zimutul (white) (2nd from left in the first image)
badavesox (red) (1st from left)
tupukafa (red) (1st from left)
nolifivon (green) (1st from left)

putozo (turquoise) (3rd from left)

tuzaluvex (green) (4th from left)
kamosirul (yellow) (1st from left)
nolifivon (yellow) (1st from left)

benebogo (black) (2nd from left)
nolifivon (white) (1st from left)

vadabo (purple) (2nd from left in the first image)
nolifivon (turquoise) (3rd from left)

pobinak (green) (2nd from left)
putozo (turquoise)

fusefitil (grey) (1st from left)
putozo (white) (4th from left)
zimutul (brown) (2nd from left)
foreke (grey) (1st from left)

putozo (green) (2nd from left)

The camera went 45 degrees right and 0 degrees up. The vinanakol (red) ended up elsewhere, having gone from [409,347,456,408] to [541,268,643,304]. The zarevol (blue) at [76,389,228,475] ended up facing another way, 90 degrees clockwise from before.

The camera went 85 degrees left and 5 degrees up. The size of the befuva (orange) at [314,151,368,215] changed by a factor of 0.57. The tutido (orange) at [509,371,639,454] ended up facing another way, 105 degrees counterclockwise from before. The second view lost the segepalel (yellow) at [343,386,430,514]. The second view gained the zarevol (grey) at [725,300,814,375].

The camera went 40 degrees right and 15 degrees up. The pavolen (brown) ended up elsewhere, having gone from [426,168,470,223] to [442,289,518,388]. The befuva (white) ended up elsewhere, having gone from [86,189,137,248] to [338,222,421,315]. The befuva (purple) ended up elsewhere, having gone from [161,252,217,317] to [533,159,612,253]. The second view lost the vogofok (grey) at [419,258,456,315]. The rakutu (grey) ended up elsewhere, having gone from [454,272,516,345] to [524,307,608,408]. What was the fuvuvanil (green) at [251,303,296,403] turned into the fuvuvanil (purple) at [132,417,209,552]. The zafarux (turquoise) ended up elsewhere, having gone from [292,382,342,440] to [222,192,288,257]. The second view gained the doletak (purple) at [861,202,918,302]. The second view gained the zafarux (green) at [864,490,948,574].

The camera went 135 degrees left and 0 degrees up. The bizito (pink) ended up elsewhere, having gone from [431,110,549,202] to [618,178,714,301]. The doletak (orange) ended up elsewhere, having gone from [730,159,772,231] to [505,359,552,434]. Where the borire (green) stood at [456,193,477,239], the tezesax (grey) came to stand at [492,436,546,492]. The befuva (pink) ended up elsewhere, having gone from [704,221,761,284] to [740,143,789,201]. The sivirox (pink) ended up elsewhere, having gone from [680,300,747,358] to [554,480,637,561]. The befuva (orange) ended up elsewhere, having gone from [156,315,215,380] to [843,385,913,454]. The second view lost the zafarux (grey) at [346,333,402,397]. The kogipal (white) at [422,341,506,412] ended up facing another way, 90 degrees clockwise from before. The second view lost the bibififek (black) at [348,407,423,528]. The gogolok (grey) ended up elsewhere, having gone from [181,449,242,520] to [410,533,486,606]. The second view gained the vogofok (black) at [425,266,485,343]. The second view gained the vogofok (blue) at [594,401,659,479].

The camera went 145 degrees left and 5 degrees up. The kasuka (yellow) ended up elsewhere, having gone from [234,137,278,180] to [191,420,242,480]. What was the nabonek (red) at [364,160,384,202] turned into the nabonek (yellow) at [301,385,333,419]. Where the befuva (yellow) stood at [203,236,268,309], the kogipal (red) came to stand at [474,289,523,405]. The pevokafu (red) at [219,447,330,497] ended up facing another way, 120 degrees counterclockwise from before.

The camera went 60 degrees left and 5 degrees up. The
━━━━━━━━━━━━━━━━
» GOAL OF THE EXERCISE: Please copy the material exactly, line for line.

» THE COMPLETED TASK:
zimutul (white) (2nd from left in the first image)
badavesox (red) (1st from left)
tupukafa (red) (1st from left)
nolifivon (green) (1st from left)

putozo (turquoise) (3rd from left)

tuzaluvex (green) (4th from left)
kamosirul (yellow) (1st from left)
nolifivon (yellow) (1st from left)

benebogo (black) (2nd from left)
nolifivon (white) (1st from left)

vadabo (purple) (2nd from left in the first image)
nolifivon (turquoise) (3rd from left)

pobinak (green) (2nd from left)
putozo (turquoise)

fusefitil (grey) (1st from left)
putozo (white) (4th from left)
zimutul (brown) (2nd from left)
foreke (grey) (1st from left)

putozo (green) (2nd from left)

The camera went 45 degrees right and 0 degrees up. The vinanakol (red) ended up elsewhere, having gone from [409,347,456,408] to [541,268,643,304]. The zarevol (blue) at [76,389,228,475] ended up facing another way, 90 degrees clockwise from before.

The camera went 85 degrees left and 5 degrees up. The size of the befuva (orange) at [314,151,368,215] changed by a factor of 0.57. The tutido (orange) at [509,371,639,454] ended up facing another way, 105 degrees counterclockwise from before. The second view lost the segepalel (yellow) at [343,386,430,514]. The second view gained the zarevol (grey) at [725,300,814,375].

The camera went 40 degrees right and 15 degrees up. The pavolen (brown) ended up elsewhere, having gone from [426,168,470,223] to [442,289,518,388]. The befuva (white) ended up elsewhere, having gone from [86,189,137,248] to [338,222,421,315]. The befuva (purple) ended up elsewhere, having gone from [161,252,217,317] to [533,159,612,253]. The second view lost the vogofok (grey) at [419,258,456,315]. The rakutu (grey) ended up elsewhere, having gone from [454,272,516,345] to [524,307,608,408]. What was the fuvuvanil (green) at [251,303,296,403] turned into the fuvuvanil (purple) at [132,417,209,552]. The zafarux (turquoise) ended up elsewhere, having gone from [292,382,342,440] to [222,192,288,257]. The second view gained the doletak (purple) at [861,202,918,302]. The second view gained the zafarux (green) at [864,490,948,574].

The camera went 135 degrees left and 0 degrees up. The bizito (pink) ended up elsewhere, having gone from [431,110,549,202] to [618,178,714,301]. The doletak (orange) ended up elsewhere, having gone from [730,159,772,231] to [505,359,552,434]. Where the borire (green) stood at [456,193,477,239], the tezesax (grey) came to stand at [492,436,546,492]. The befuva (pink) ended up elsewhere, having gone from [704,221,761,284] to [740,143,789,201]. The sivirox (pink) ended up elsewhere, having gone from [680,300,747,358] to [554,480,637,561]. The befuva (orange) ended up elsewhere, having gone from [156,315,215,380] to [843,385,913,454]. The second view lost the zafarux (grey) at [346,333,402,397]. The kogipal (white) at [422,341,506,412] ended up facing another way, 90 degrees clockwise from before. The second view lost the bibififek (black) at [348,407,423,528]. The gogolok (grey) ended up elsewhere, having gone from [181,449,242,520] to [410,533,486,606]. The second view gained the vogofok (black) at [425,266,485,343]. The second view gained the vogofok (blue) at [594,401,659,479].

The camera went 145 degrees left and 5 degrees up. The kasuka (yellow) ended up elsewhere, having gone from [234,137,278,180] to [191,420,242,480]. What was the nabonek (red) at [364,160,384,202] turned into the nabonek (yellow) at [301,385,333,419]. Where the befuva (yellow) stood at [203,236,268,309], the kogipal (red) came to stand at [474,289,523,405]. The pevokafu (red) at [219,447,330,497] ended up facing another way, 120 degrees counterclockwise from before.

The camera went 60 degrees left and 5 degrees up. The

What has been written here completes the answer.